About this task:
All lines in the listing below from the one containing "R3: 100 (N23, N34) -> none" through the last should be written out exactly, and only those.

Data to process:
--
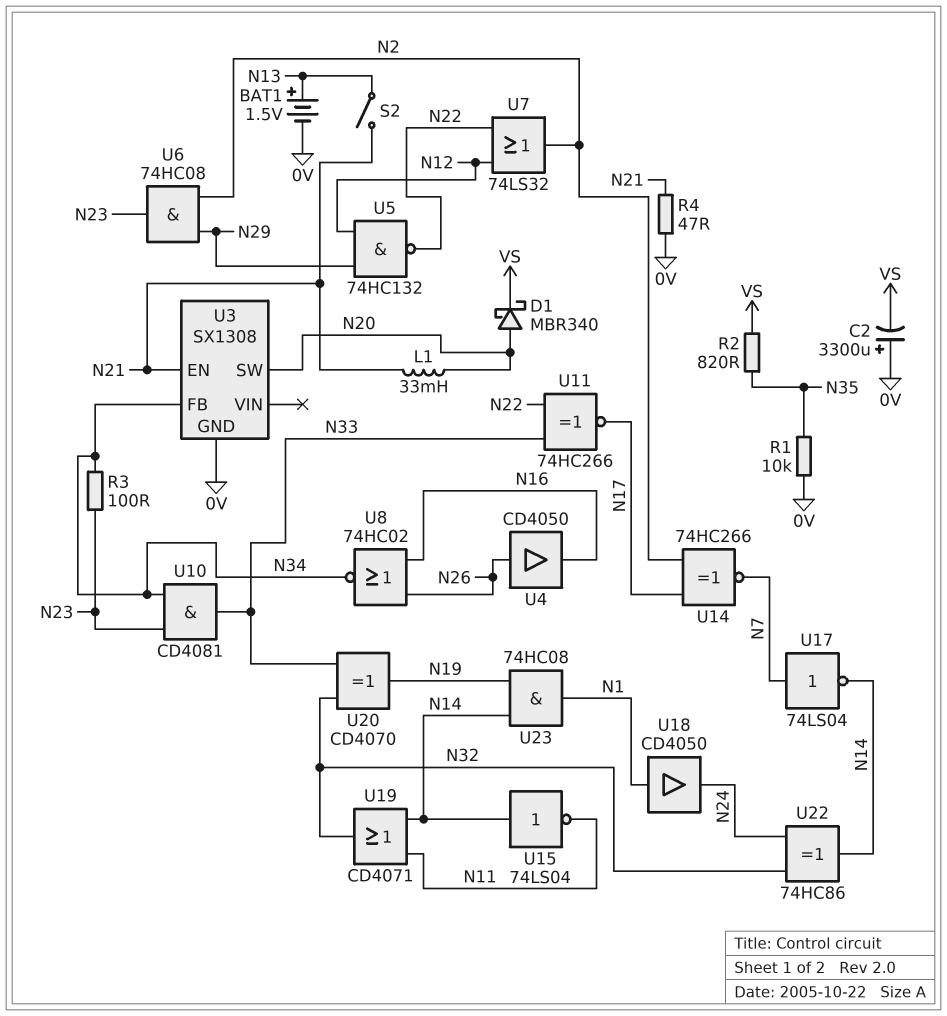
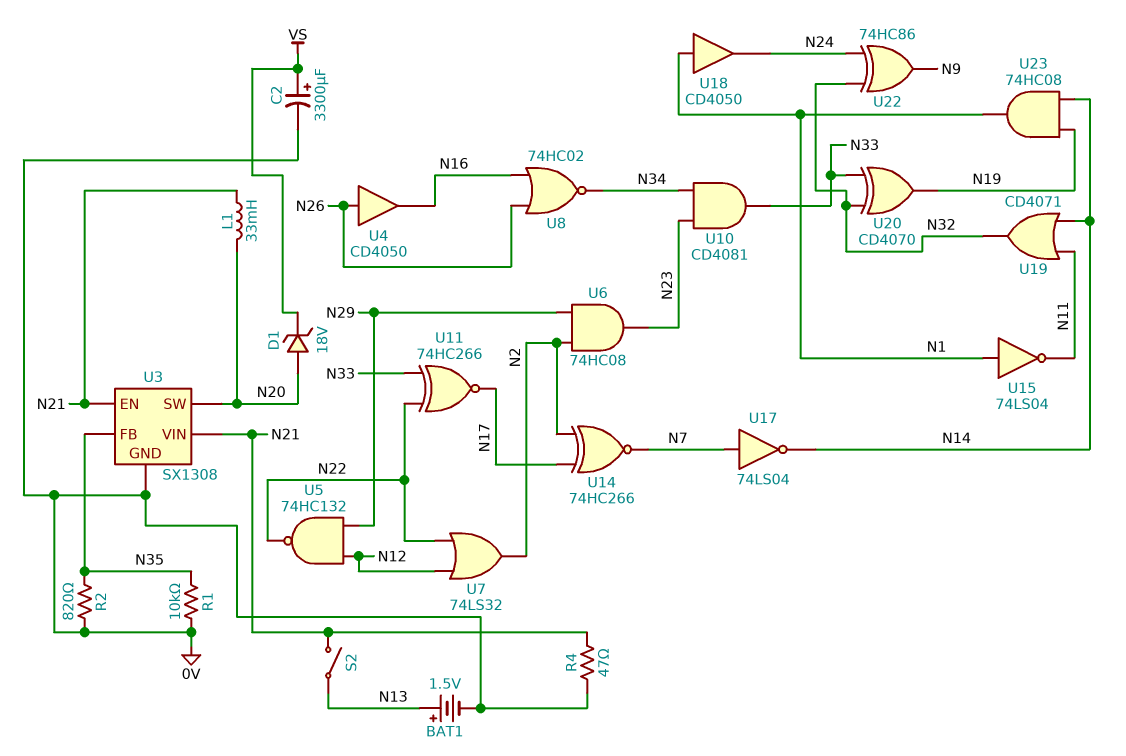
C2: 3300uF (plus 0V, minus VS) -> 3300uF (plus VS, minus 0V)
D1: schottky MBR340 (A N20, K VS) -> zener 18V (A N20, K VS)
R2: 820 (N35, VS) -> 820 (0V, N35)
R3: 100 (N23, N34) -> none
U3 pin FB: N34 -> N35
U3 pin VIN: none -> N21
U15: NOT 74LS04 (in N14, out N11) -> NOT 74LS04 (in N1, out N11)
U22: XOR 74HC86 (in N24, in N32, out N14) -> XOR 74HC86 (in N24, in N32, out N9)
--
Task output:
R3: 100 (N23, N34) -> none
U3 pin FB: N34 -> N35
U3 pin VIN: none -> N21
U15: NOT 74LS04 (in N14, out N11) -> NOT 74LS04 (in N1, out N11)
U22: XOR 74HC86 (in N24, in N32, out N14) -> XOR 74HC86 (in N24, in N32, out N9)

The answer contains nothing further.